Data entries
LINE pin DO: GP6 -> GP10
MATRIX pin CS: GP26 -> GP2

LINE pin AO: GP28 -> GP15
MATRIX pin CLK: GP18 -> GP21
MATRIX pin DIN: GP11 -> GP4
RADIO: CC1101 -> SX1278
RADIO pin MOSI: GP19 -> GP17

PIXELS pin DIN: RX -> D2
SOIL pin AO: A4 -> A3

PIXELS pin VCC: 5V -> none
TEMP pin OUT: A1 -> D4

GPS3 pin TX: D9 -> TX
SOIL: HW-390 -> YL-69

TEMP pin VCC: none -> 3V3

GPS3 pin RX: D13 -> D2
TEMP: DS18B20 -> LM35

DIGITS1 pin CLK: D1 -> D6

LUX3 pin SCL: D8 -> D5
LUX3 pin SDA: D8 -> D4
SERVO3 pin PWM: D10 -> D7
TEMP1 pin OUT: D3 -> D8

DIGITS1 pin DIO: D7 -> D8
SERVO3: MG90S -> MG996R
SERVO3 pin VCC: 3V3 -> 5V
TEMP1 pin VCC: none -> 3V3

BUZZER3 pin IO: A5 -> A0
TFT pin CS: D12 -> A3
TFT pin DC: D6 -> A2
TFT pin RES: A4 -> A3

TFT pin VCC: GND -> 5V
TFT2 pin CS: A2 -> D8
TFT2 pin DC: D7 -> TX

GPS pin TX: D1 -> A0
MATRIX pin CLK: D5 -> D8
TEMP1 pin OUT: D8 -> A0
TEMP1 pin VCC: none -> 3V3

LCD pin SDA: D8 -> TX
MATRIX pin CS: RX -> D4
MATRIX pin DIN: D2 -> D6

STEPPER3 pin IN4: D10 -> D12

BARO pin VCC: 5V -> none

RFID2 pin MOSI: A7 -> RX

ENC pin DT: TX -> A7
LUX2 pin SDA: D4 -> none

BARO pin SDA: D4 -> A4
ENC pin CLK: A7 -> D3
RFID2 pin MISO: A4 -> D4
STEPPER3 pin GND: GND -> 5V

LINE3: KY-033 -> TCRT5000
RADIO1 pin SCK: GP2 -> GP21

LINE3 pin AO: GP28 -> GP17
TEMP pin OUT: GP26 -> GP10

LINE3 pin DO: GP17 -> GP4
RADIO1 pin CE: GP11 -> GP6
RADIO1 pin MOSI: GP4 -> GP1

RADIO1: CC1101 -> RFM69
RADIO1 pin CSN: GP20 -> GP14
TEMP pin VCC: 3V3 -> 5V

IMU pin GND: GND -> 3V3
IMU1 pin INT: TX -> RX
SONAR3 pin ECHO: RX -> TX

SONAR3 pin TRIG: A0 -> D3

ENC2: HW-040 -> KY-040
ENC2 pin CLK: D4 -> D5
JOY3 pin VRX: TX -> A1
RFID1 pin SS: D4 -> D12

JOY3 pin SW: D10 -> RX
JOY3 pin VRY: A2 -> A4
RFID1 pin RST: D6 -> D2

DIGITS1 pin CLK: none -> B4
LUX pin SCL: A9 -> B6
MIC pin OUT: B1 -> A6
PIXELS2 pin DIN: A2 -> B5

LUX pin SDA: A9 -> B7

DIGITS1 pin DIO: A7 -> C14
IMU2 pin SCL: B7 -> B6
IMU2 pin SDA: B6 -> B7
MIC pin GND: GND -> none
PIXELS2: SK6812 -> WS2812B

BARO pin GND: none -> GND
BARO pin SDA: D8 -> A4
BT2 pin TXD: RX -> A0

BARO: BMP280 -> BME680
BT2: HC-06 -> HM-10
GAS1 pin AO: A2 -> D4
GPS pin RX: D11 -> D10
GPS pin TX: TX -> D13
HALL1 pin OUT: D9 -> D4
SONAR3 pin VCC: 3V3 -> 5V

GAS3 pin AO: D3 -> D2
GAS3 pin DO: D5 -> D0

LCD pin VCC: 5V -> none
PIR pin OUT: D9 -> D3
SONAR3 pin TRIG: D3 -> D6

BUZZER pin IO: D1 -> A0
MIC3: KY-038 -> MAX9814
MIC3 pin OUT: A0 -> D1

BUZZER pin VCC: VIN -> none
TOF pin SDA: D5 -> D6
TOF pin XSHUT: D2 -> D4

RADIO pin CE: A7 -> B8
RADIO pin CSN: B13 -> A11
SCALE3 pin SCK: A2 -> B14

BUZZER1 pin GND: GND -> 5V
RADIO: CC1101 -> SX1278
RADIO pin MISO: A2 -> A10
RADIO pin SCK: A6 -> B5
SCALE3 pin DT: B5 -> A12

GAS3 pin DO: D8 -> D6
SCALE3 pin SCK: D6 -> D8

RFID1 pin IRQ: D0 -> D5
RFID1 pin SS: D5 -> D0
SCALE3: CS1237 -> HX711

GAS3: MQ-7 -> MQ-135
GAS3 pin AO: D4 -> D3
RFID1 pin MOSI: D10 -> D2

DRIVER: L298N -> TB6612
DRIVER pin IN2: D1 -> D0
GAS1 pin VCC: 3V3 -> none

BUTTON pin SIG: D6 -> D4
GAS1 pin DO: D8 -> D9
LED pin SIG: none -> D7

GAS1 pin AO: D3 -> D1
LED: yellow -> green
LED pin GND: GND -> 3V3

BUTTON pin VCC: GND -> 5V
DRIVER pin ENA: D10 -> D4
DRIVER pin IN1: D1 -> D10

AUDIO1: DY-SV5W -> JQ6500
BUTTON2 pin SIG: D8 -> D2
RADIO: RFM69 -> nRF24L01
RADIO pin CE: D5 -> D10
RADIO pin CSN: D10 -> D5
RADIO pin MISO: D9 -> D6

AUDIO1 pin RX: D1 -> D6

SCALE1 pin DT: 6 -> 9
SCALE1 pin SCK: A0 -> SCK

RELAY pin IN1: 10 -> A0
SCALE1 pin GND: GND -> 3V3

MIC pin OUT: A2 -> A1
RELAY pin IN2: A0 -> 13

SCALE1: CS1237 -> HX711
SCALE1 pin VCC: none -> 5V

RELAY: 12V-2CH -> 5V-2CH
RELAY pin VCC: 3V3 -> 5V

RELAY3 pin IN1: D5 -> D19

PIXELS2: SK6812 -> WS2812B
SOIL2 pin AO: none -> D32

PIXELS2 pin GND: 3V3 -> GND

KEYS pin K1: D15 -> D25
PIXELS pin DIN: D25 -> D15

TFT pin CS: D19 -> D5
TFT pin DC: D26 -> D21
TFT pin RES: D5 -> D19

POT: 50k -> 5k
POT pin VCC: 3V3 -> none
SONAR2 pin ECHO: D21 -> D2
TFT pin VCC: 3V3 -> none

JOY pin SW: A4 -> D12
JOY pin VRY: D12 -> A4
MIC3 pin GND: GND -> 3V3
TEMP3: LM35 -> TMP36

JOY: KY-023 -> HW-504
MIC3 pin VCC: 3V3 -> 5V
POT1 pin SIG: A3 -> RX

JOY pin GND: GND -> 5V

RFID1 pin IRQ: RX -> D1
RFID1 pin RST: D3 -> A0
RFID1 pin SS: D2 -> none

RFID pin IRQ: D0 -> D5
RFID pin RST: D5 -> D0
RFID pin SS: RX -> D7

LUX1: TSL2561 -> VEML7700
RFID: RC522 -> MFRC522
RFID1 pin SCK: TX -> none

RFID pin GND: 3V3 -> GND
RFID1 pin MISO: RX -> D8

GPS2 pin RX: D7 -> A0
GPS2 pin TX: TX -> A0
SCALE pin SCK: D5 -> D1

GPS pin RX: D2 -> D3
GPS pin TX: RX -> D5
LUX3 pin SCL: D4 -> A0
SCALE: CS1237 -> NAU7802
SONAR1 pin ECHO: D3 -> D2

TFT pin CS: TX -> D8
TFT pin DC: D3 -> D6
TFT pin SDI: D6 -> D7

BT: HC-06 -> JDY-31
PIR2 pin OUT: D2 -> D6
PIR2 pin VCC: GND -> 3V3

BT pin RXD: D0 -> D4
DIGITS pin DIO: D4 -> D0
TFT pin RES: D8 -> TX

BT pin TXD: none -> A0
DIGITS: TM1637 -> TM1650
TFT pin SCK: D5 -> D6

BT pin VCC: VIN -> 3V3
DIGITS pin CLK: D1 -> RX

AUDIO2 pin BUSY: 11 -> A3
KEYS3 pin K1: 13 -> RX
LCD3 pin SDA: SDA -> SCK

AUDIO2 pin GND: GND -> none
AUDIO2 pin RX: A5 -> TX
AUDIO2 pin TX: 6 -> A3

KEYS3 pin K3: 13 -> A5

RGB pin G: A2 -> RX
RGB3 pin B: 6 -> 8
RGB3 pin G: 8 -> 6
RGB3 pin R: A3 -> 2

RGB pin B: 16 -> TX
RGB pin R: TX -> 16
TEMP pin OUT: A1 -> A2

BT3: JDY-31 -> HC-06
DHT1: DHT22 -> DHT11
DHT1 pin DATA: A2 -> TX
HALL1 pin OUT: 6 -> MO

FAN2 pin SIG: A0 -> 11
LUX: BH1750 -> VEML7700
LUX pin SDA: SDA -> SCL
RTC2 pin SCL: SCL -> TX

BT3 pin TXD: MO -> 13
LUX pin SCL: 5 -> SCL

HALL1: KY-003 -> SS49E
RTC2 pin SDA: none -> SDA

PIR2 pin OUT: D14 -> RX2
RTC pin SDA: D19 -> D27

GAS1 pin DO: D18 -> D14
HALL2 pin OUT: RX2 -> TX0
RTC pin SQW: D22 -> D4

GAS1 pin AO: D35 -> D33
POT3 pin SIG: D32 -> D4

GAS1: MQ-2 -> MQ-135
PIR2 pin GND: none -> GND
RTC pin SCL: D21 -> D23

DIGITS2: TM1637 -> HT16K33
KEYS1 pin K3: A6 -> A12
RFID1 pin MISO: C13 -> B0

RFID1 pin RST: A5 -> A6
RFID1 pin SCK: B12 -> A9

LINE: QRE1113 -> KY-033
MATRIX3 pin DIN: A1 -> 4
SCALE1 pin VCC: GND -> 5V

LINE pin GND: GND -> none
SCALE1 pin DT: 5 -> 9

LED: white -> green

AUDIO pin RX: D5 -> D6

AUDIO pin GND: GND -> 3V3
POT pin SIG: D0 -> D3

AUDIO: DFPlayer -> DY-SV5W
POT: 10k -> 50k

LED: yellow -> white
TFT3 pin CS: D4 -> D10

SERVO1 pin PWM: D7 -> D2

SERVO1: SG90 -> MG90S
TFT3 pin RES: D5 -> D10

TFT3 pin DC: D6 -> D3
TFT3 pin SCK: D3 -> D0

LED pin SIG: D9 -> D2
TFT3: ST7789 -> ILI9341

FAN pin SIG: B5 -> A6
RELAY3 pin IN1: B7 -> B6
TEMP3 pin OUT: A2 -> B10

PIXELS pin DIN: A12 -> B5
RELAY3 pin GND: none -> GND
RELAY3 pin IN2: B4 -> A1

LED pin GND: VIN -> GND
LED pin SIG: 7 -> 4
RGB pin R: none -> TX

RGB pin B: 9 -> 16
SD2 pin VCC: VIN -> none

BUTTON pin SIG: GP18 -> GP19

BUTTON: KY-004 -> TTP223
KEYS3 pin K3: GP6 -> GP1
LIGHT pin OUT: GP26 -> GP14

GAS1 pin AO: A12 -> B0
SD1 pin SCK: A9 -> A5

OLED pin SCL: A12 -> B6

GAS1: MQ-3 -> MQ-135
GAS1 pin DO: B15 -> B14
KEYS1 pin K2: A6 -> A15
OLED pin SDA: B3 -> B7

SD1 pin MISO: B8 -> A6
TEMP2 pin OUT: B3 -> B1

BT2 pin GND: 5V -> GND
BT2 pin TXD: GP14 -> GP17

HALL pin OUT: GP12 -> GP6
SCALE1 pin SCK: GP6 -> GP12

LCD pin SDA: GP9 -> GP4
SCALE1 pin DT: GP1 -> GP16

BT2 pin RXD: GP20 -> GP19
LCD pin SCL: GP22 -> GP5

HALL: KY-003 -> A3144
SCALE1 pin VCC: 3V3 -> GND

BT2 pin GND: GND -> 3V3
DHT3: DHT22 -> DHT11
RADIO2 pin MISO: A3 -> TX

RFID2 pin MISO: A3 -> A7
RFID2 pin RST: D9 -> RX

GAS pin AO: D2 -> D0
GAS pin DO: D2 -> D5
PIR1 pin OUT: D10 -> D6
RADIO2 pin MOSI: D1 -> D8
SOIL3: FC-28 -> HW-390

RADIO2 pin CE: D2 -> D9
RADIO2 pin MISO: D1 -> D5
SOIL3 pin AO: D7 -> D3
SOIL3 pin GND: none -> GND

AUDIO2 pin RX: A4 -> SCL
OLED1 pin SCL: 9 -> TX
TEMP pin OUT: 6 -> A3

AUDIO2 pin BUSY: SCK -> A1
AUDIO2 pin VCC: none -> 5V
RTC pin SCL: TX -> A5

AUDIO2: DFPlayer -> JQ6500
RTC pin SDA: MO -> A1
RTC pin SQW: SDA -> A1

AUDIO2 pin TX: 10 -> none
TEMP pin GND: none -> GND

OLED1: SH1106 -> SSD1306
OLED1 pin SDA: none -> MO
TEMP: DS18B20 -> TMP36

Prompt: Beginning at the line above with "LINE pin GND: GND -> none" and finishing at the line with "TFT3 pin RES: D5 -> D10", return each line exactly and return nothing else.

Your response:
LINE pin GND: GND -> none
SCALE1 pin DT: 5 -> 9

LED: white -> green

AUDIO pin RX: D5 -> D6

AUDIO pin GND: GND -> 3V3
POT pin SIG: D0 -> D3

AUDIO: DFPlayer -> DY-SV5W
POT: 10k -> 50k

LED: yellow -> white
TFT3 pin CS: D4 -> D10

SERVO1 pin PWM: D7 -> D2

SERVO1: SG90 -> MG90S
TFT3 pin RES: D5 -> D10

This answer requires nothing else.